Version difference data:
Segment Open
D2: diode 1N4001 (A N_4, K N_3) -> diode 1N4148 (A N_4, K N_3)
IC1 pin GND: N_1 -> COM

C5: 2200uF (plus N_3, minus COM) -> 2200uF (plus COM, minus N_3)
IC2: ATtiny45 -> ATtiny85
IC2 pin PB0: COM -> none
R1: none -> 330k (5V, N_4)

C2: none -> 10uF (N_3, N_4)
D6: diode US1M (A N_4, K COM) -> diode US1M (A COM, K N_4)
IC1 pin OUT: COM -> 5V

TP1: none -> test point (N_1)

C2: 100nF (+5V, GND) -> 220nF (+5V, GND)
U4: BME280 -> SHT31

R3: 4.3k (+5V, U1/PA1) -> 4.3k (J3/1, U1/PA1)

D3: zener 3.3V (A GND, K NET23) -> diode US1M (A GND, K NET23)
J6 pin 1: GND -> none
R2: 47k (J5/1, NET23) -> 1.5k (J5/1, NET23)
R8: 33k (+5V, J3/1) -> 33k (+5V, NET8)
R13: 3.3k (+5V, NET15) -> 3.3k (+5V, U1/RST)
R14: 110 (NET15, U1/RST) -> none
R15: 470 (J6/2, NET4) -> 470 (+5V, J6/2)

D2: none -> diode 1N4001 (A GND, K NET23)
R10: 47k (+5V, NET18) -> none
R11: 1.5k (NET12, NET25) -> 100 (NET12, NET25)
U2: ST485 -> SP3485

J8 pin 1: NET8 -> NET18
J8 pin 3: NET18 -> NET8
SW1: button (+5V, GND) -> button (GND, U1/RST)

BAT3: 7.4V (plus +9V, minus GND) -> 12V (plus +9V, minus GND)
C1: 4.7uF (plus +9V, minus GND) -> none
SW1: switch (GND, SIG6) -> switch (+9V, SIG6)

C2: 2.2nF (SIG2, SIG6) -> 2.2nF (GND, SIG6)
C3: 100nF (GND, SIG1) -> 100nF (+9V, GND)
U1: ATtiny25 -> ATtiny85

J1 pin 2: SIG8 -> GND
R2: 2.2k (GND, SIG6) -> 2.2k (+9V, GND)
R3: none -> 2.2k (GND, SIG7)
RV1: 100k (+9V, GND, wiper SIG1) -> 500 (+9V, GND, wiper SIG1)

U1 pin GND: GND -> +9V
Segment Closed
▶ PROBLEM DESCRIPTION
Could you retype exactly the lines above, starting at the line that contains "C2: 100nF (+5V, GND) -> 220nF (+5V, GND)" and ending at the line that contains "J8 pin 3: NET18 -> NET8", and nothing more?

▶ REPLY
C2: 100nF (+5V, GND) -> 220nF (+5V, GND)
U4: BME280 -> SHT31

R3: 4.3k (+5V, U1/PA1) -> 4.3k (J3/1, U1/PA1)

D3: zener 3.3V (A GND, K NET23) -> diode US1M (A GND, K NET23)
J6 pin 1: GND -> none
R2: 47k (J5/1, NET23) -> 1.5k (J5/1, NET23)
R8: 33k (+5V, J3/1) -> 33k (+5V, NET8)
R13: 3.3k (+5V, NET15) -> 3.3k (+5V, U1/RST)
R14: 110 (NET15, U1/RST) -> none
R15: 470 (J6/2, NET4) -> 470 (+5V, J6/2)

D2: none -> diode 1N4001 (A GND, K NET23)
R10: 47k (+5V, NET18) -> none
R11: 1.5k (NET12, NET25) -> 100 (NET12, NET25)
U2: ST485 -> SP3485

J8 pin 1: NET8 -> NET18
J8 pin 3: NET18 -> NET8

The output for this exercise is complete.